# WHAT TO WORK ON
Which lines of the listing below contain the word "apple"? Copy each of them.

# EXERCISE MATERIAL
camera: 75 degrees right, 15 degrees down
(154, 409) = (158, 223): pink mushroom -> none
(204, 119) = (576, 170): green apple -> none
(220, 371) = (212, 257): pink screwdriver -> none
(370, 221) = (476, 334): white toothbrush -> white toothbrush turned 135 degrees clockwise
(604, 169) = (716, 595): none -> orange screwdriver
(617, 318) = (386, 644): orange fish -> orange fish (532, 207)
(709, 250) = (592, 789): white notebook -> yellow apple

# SOLUTION TO THIS EXERCISE
(204, 119) = (576, 170): green apple -> none
(709, 250) = (592, 789): white notebook -> yellow apple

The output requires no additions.